# [Itemized modification records]

______

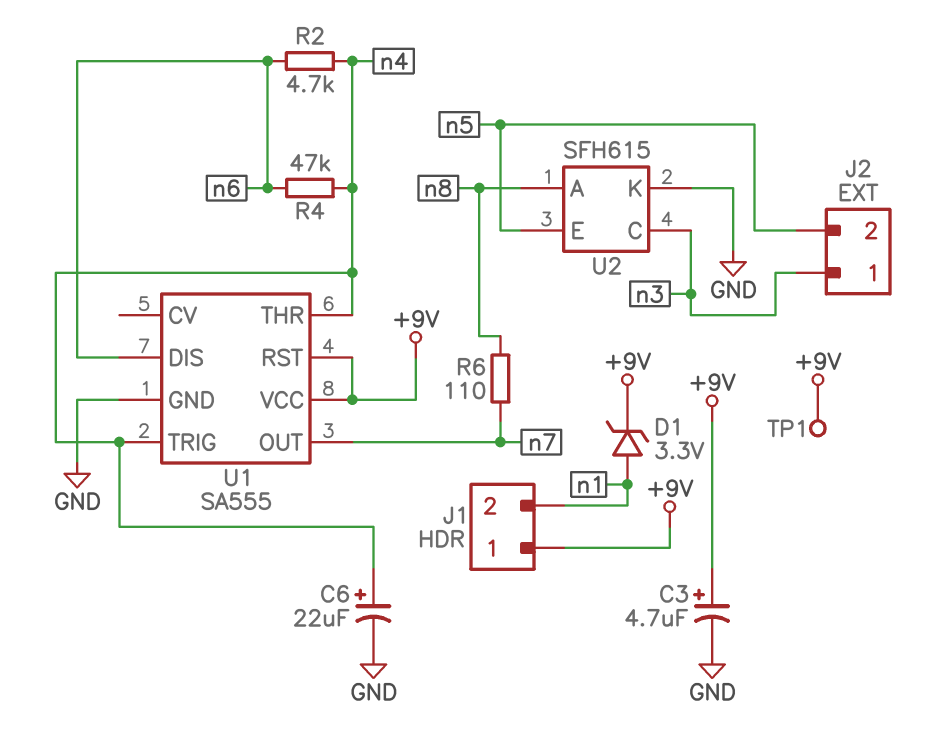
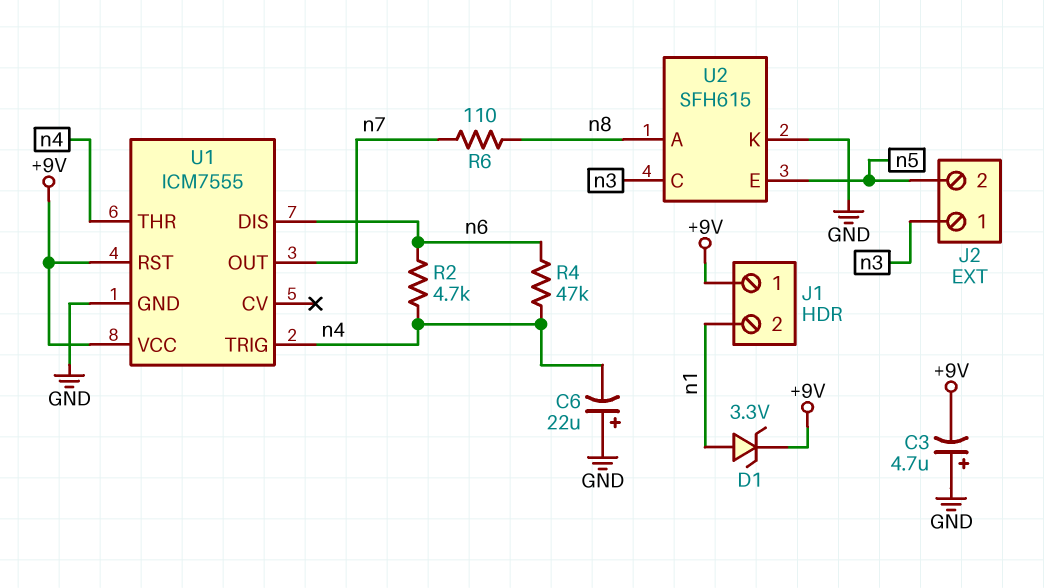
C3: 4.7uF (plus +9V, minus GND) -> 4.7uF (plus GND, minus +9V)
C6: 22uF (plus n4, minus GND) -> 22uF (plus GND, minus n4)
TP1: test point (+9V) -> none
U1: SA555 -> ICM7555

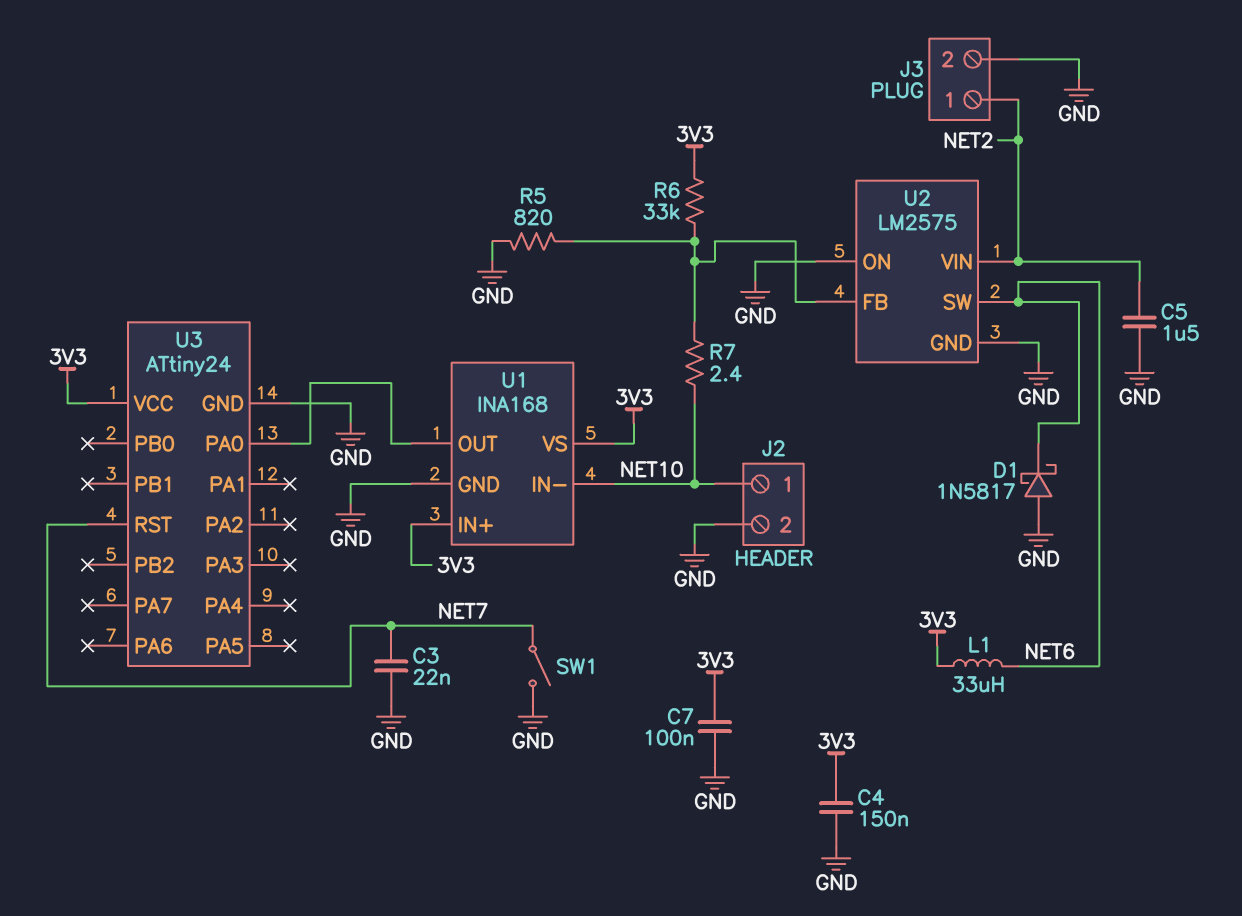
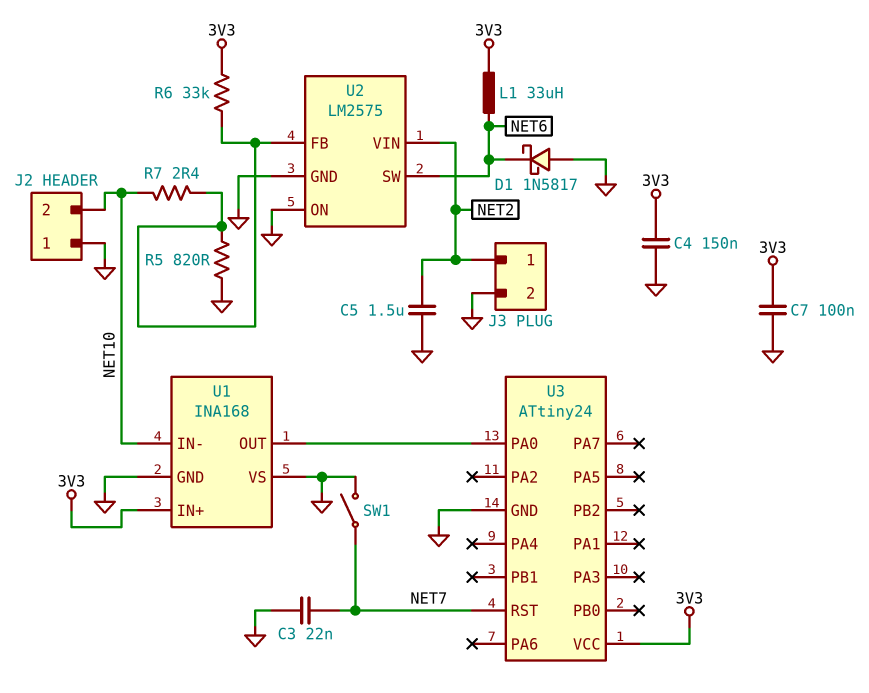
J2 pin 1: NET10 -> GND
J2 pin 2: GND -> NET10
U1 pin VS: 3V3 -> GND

______

Your task is to retype all the entries exactly and leave out any pictures.

C3: 4.7uF (plus +9V, minus GND) -> 4.7uF (plus GND, minus +9V)
C6: 22uF (plus n4, minus GND) -> 22uF (plus GND, minus n4)
TP1: test point (+9V) -> none
U1: SA555 -> ICM7555

J2 pin 1: NET10 -> GND
J2 pin 2: GND -> NET10
U1 pin VS: 3V3 -> GND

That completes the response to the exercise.